■ Exercise ■
Within the records below, find the line containing "R211: 47k (+5V, RAMP) -> none". Reproduce it and each line after it exactly, and nothing else.

(Edit difference data)
═══

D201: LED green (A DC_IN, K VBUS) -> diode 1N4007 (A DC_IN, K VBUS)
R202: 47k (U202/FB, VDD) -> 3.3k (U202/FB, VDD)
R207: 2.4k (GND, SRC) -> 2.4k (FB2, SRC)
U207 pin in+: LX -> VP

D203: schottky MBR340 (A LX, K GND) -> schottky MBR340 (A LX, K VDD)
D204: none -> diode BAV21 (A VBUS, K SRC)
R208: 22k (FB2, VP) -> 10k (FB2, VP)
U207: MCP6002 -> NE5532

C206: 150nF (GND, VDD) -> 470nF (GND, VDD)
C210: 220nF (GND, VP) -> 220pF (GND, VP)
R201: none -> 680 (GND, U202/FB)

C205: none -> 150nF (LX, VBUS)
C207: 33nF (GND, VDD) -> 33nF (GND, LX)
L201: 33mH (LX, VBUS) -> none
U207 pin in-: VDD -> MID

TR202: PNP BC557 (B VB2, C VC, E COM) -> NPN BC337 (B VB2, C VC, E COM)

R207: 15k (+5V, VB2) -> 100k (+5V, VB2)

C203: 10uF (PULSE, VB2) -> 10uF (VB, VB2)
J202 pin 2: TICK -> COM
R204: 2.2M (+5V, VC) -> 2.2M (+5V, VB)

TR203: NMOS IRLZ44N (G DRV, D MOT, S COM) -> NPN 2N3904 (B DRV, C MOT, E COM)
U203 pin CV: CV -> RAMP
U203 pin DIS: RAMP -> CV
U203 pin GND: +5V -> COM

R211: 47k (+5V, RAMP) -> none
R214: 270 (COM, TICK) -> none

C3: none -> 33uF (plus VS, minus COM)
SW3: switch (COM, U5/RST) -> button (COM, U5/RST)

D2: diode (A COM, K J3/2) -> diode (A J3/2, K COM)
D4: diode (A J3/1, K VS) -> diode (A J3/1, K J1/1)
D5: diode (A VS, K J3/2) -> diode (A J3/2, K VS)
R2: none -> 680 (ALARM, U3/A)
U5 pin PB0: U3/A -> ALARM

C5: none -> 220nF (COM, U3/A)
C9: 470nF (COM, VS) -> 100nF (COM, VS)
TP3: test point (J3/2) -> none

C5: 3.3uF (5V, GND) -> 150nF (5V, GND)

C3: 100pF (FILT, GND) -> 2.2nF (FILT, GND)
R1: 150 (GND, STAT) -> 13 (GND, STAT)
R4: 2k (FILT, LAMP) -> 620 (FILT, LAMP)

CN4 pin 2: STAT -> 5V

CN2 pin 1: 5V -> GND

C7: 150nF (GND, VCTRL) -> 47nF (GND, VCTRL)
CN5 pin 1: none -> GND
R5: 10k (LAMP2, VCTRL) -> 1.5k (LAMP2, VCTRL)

═══

■ Response ■
R211: 47k (+5V, RAMP) -> none
R214: 270 (COM, TICK) -> none

C3: none -> 33uF (plus VS, minus COM)
SW3: switch (COM, U5/RST) -> button (COM, U5/RST)

D2: diode (A COM, K J3/2) -> diode (A J3/2, K COM)
D4: diode (A J3/1, K VS) -> diode (A J3/1, K J1/1)
D5: diode (A VS, K J3/2) -> diode (A J3/2, K VS)
R2: none -> 680 (ALARM, U3/A)
U5 pin PB0: U3/A -> ALARM

C5: none -> 220nF (COM, U3/A)
C9: 470nF (COM, VS) -> 100nF (COM, VS)
TP3: test point (J3/2) -> none

C5: 3.3uF (5V, GND) -> 150nF (5V, GND)

C3: 100pF (FILT, GND) -> 2.2nF (FILT, GND)
R1: 150 (GND, STAT) -> 13 (GND, STAT)
R4: 2k (FILT, LAMP) -> 620 (FILT, LAMP)

CN4 pin 2: STAT -> 5V

CN2 pin 1: 5V -> GND

C7: 150nF (GND, VCTRL) -> 47nF (GND, VCTRL)
CN5 pin 1: none -> GND
R5: 10k (LAMP2, VCTRL) -> 1.5k (LAMP2, VCTRL)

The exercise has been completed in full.